» **Instructions to follow**
Copy each line of the records below that has "black" in it.

(Data for this task begins)

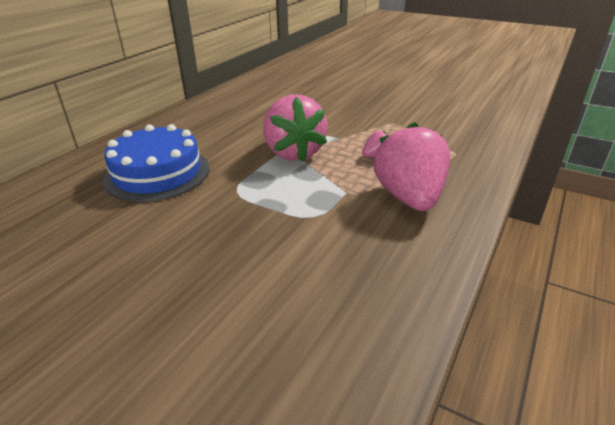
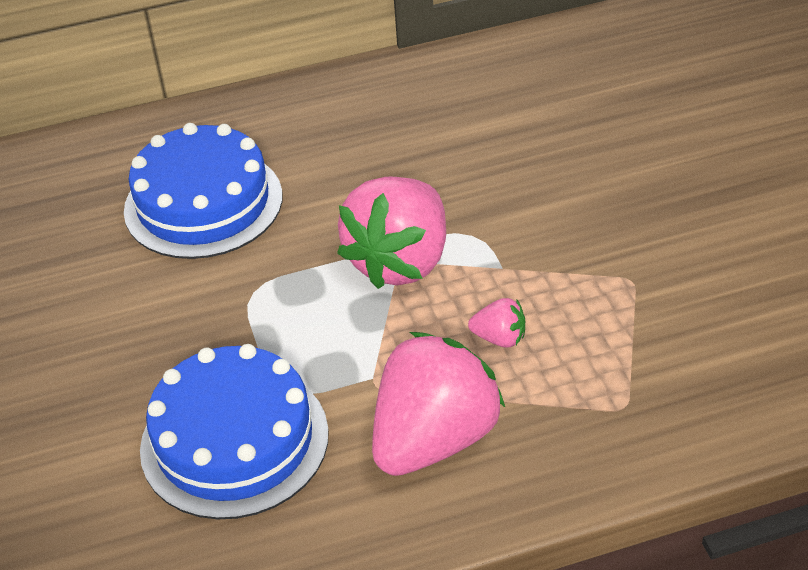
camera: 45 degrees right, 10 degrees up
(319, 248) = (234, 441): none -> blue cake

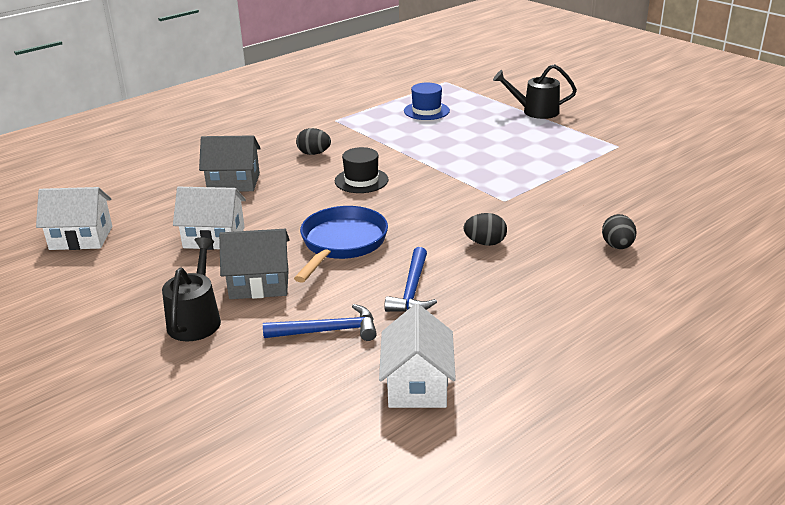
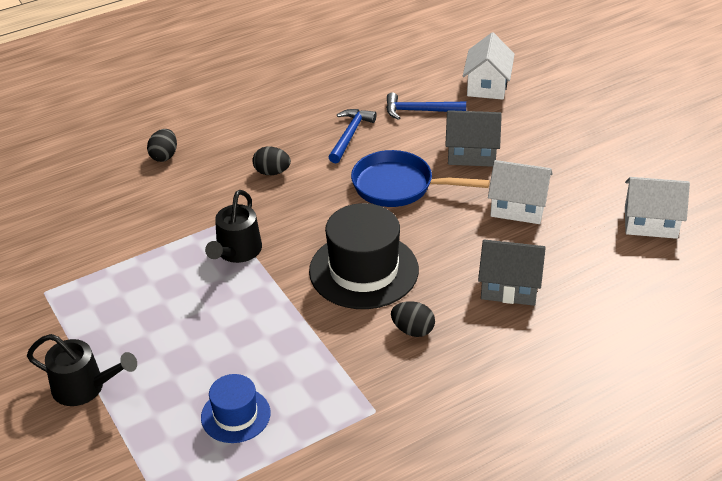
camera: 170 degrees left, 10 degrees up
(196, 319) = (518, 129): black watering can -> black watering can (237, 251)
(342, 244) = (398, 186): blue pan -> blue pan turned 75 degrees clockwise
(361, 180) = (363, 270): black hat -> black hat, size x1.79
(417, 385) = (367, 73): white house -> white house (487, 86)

(Data for this task ends)

» **Answer area**
(196, 319) = (518, 129): black watering can -> black watering can (237, 251)
(361, 180) = (363, 270): black hat -> black hat, size x1.79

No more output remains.